TASK BRIEF :: Without including any images, repeat the listing below exactly.

(DATA FOR PROCESSING Opens)

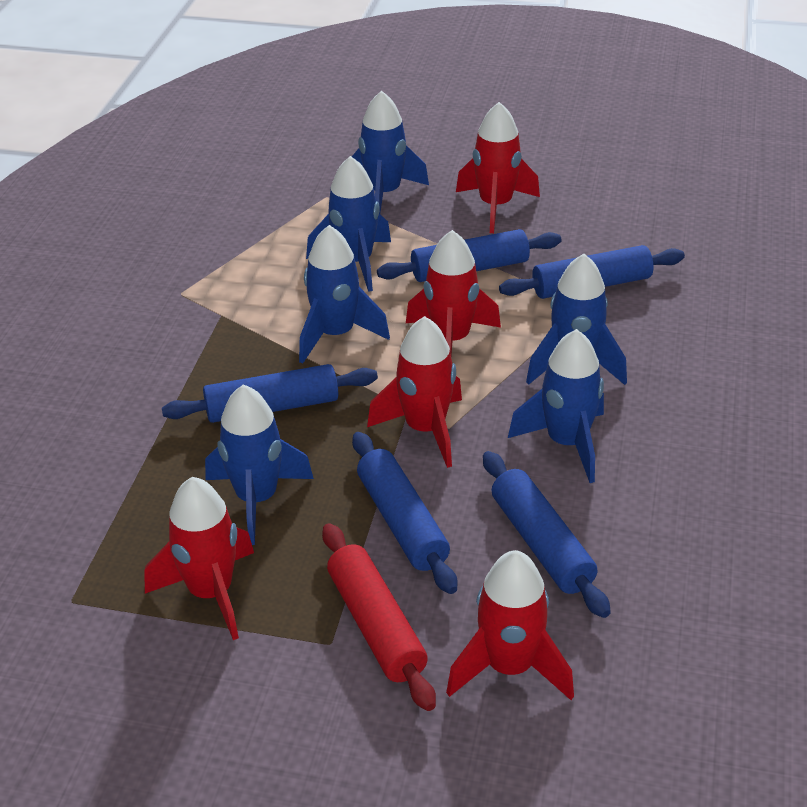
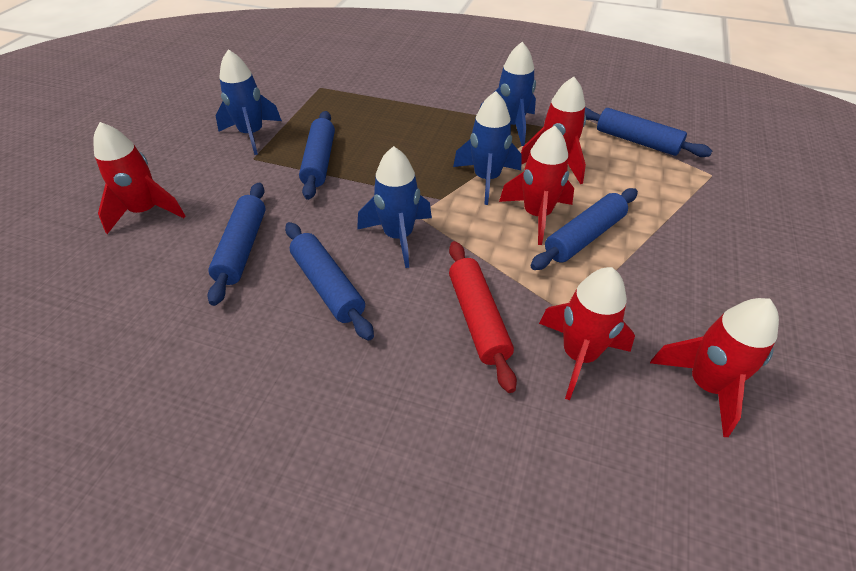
blue rocket: 6 -> 4

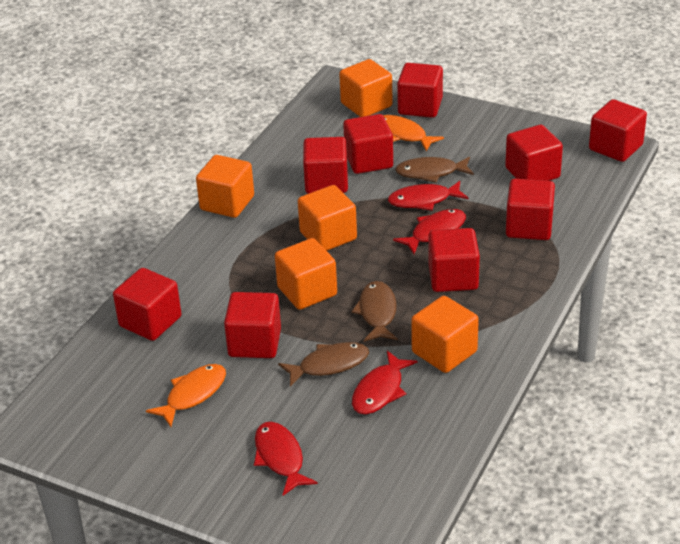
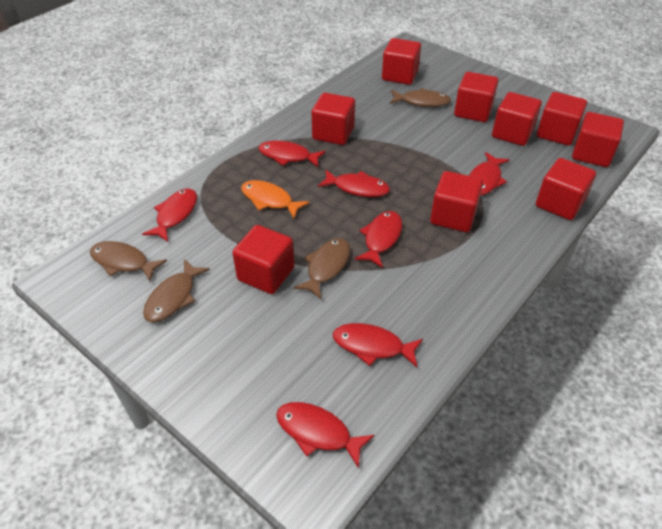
brown fish: 3 -> 4
orange cube: 5 -> 0
orange fish: 2 -> 1
red fish: 4 -> 7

(DATA FOR PROCESSING Closes)

YOUR SOLUTION ::
blue rocket: 6 -> 4

brown fish: 3 -> 4
orange cube: 5 -> 0
orange fish: 2 -> 1
red fish: 4 -> 7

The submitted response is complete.